══ GIVEN ENTRIES ══

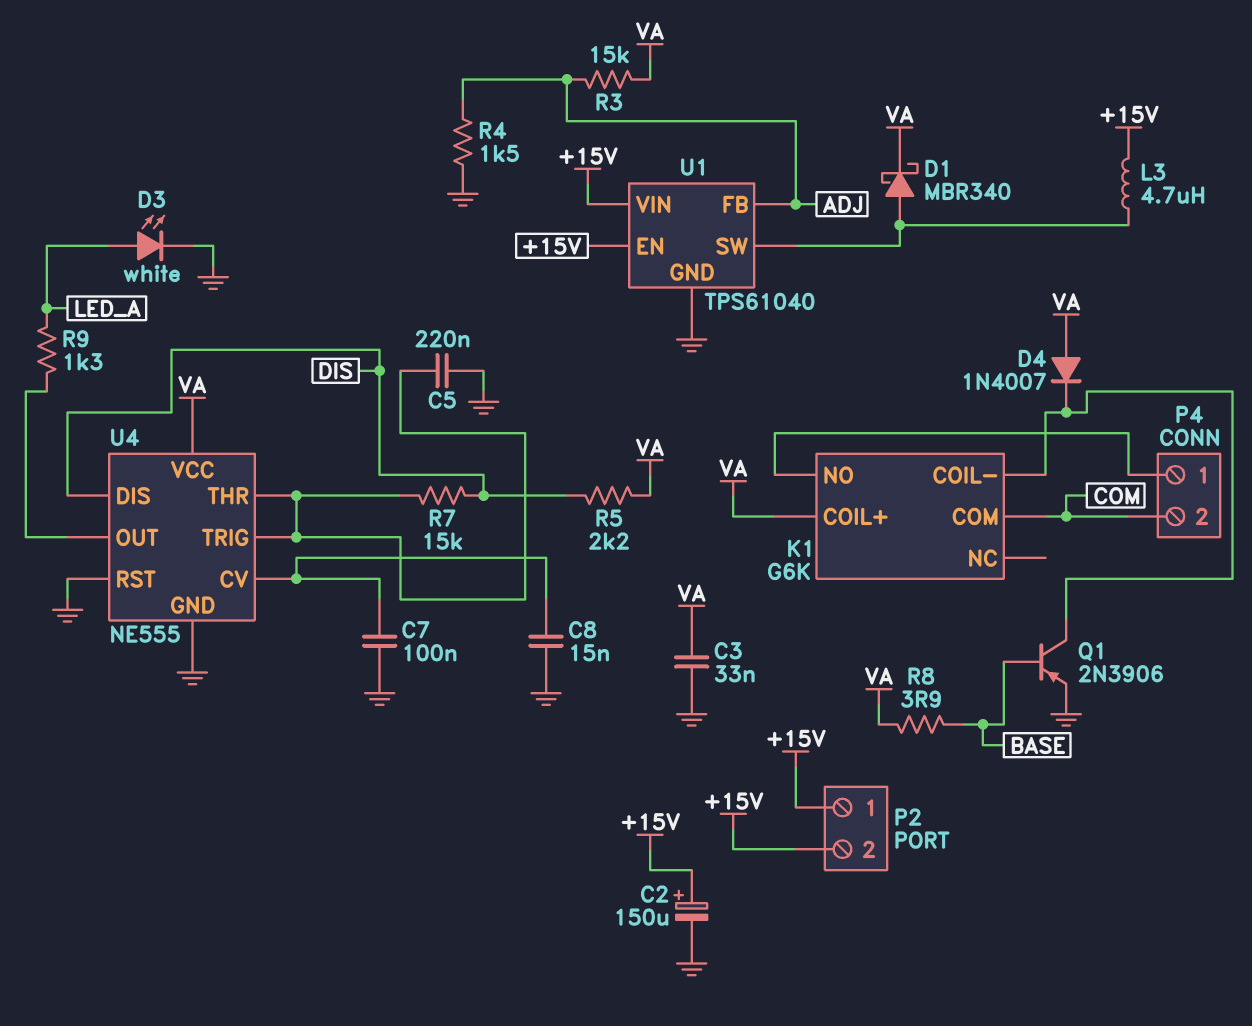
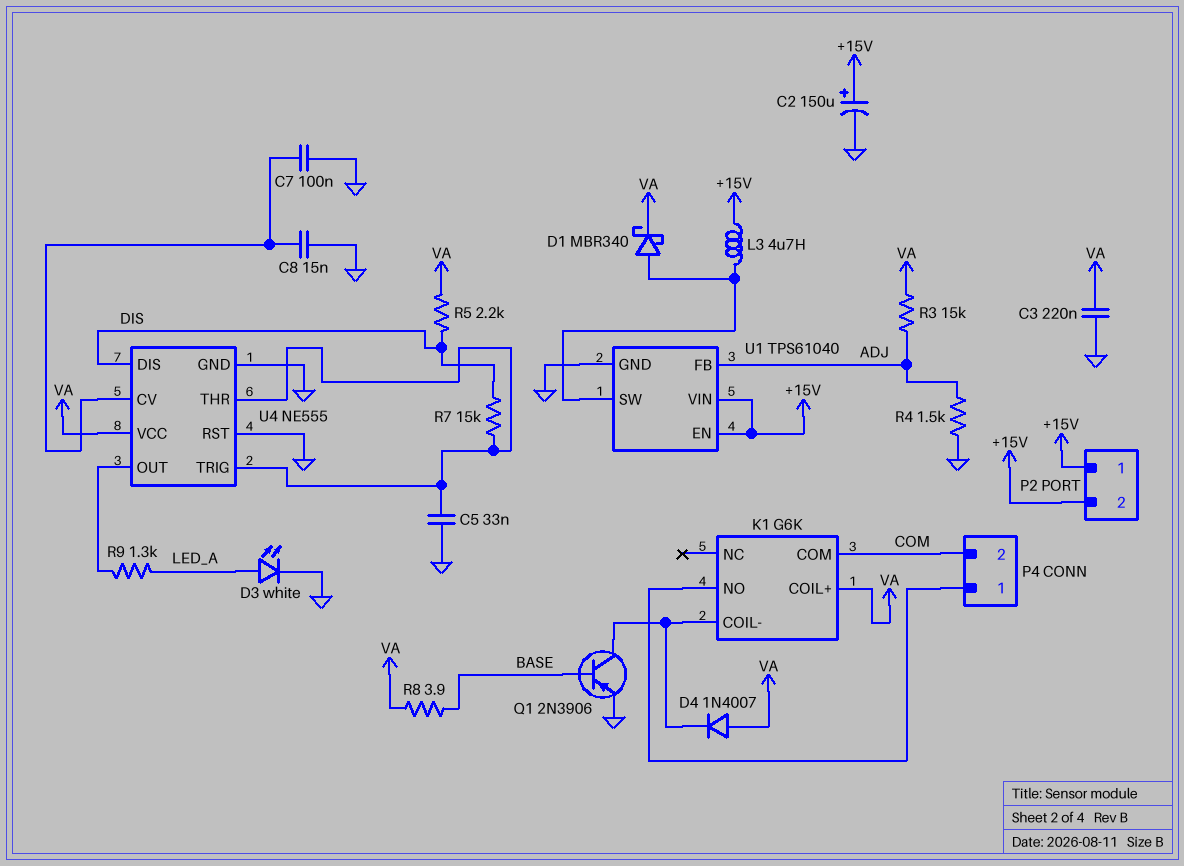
C3: 33nF (GND, VA) -> 220nF (GND, VA)
C5: 220nF (GND, U4/THR) -> 33nF (GND, U4/THR)

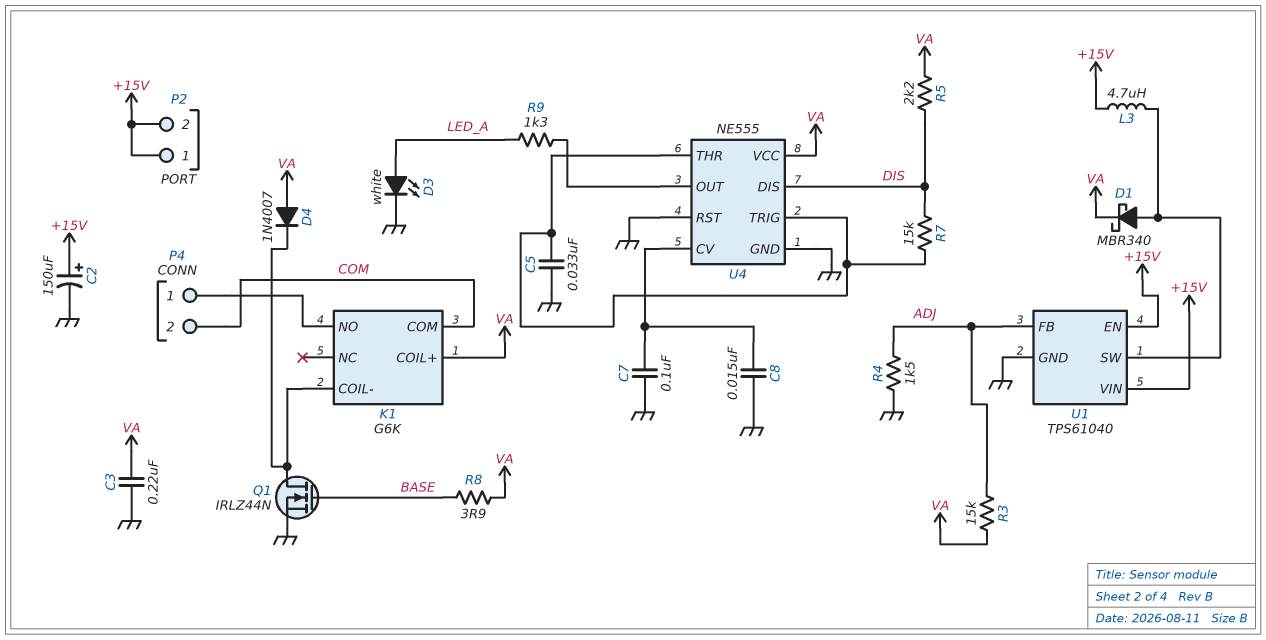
Q1: PNP 2N3906 (B BASE, C K1/COIL-, E GND) -> NMOS IRLZ44N (G BASE, D K1/COIL-, S GND)

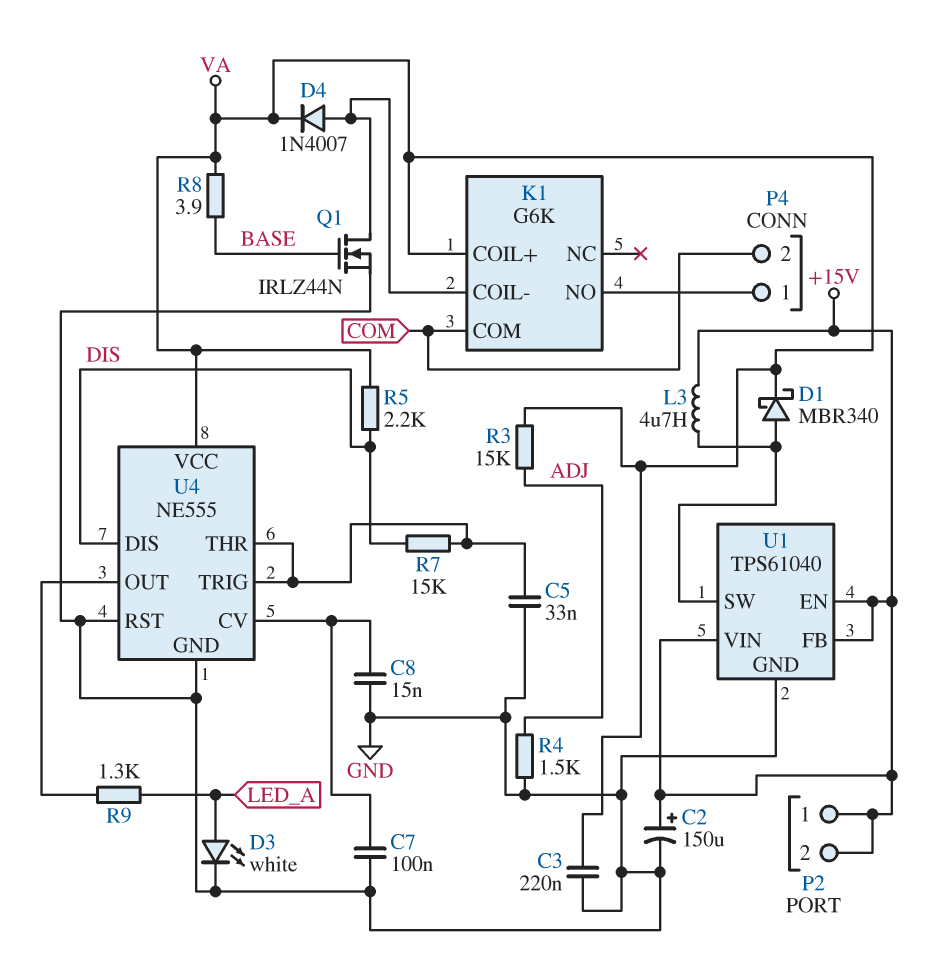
D4: diode 1N4007 (A VA, K K1/COIL-) -> diode 1N4007 (A K1/COIL-, K VA)
U1 pin FB: ADJ -> +15V

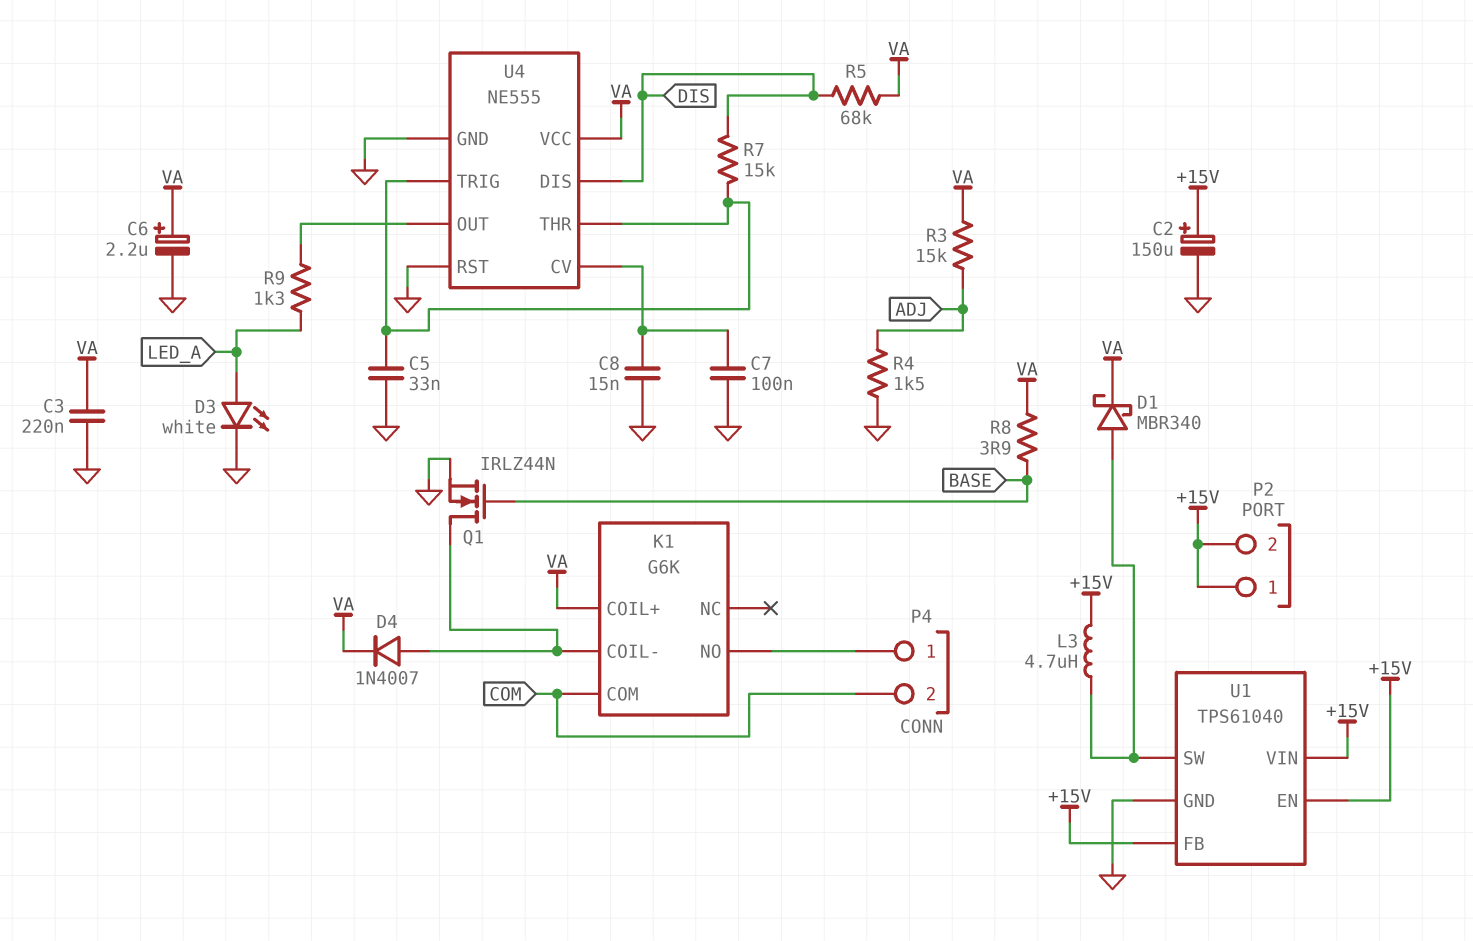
C6: none -> 2.2uF (plus VA, minus GND)
R5: 2.2k (DIS, VA) -> 68k (DIS, VA)

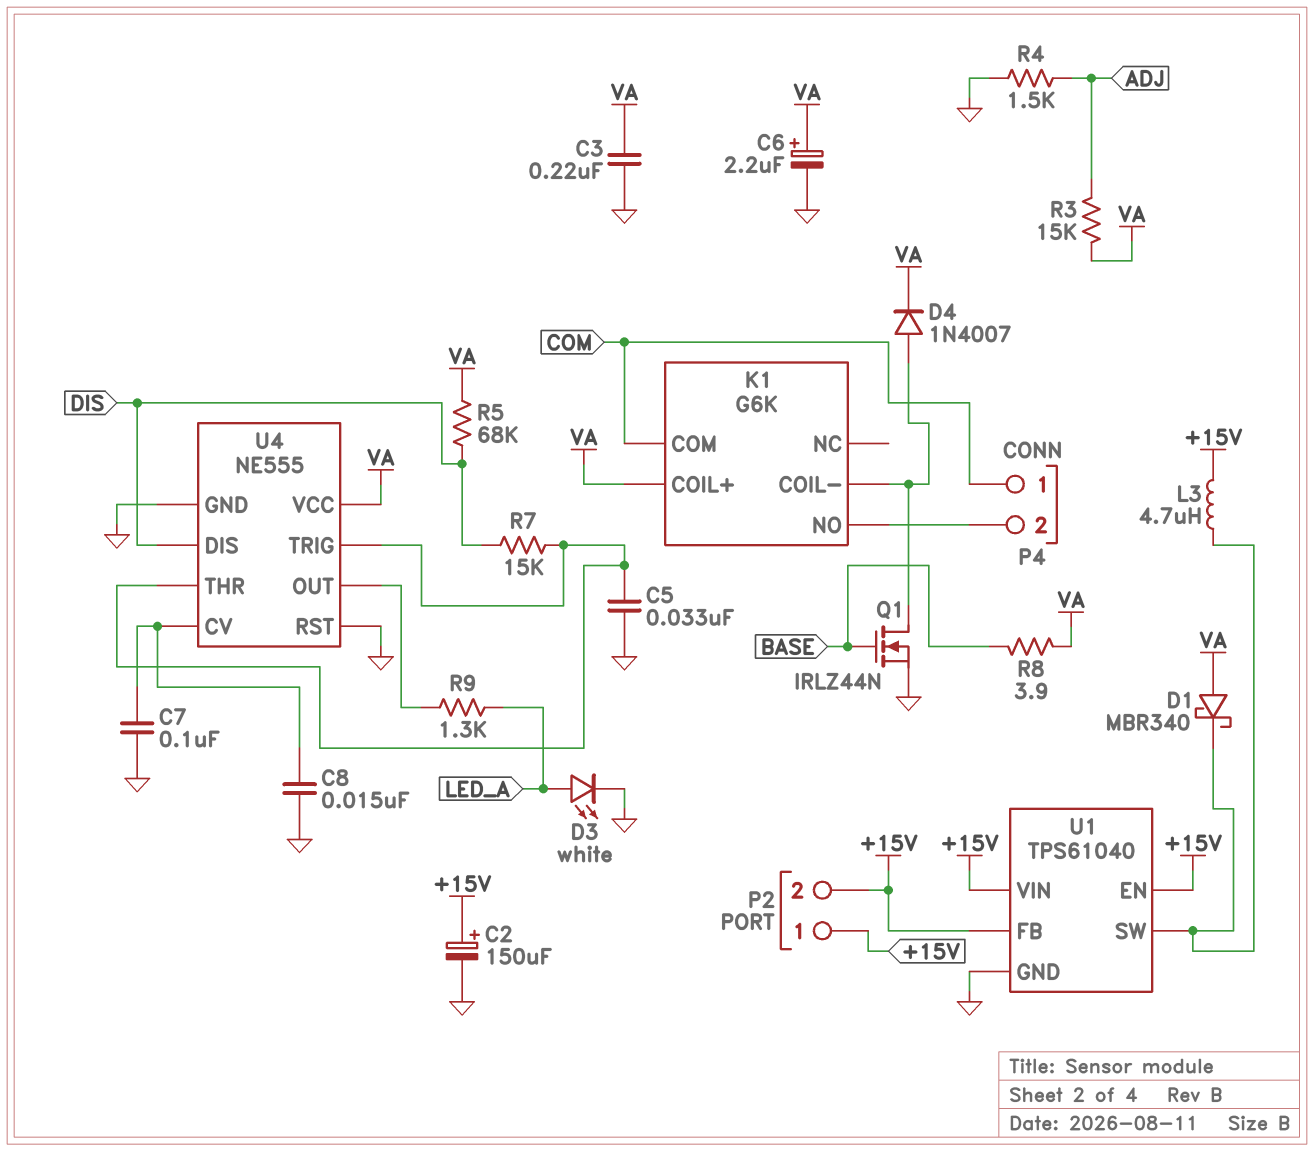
D1: schottky MBR340 (A U1/SW, K VA) -> schottky MBR340 (A VA, K U1/SW)
P4 pin 1: K1/NO -> COM
P4 pin 2: COM -> K1/NO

═══

» TASK TO CARRY OUT:
The copy should match each line above exactly and contain no images.

» ANSWER SPACE:
C3: 33nF (GND, VA) -> 220nF (GND, VA)
C5: 220nF (GND, U4/THR) -> 33nF (GND, U4/THR)

Q1: PNP 2N3906 (B BASE, C K1/COIL-, E GND) -> NMOS IRLZ44N (G BASE, D K1/COIL-, S GND)

D4: diode 1N4007 (A VA, K K1/COIL-) -> diode 1N4007 (A K1/COIL-, K VA)
U1 pin FB: ADJ -> +15V

C6: none -> 2.2uF (plus VA, minus GND)
R5: 2.2k (DIS, VA) -> 68k (DIS, VA)

D1: schottky MBR340 (A U1/SW, K VA) -> schottky MBR340 (A VA, K U1/SW)
P4 pin 1: K1/NO -> COM
P4 pin 2: COM -> K1/NO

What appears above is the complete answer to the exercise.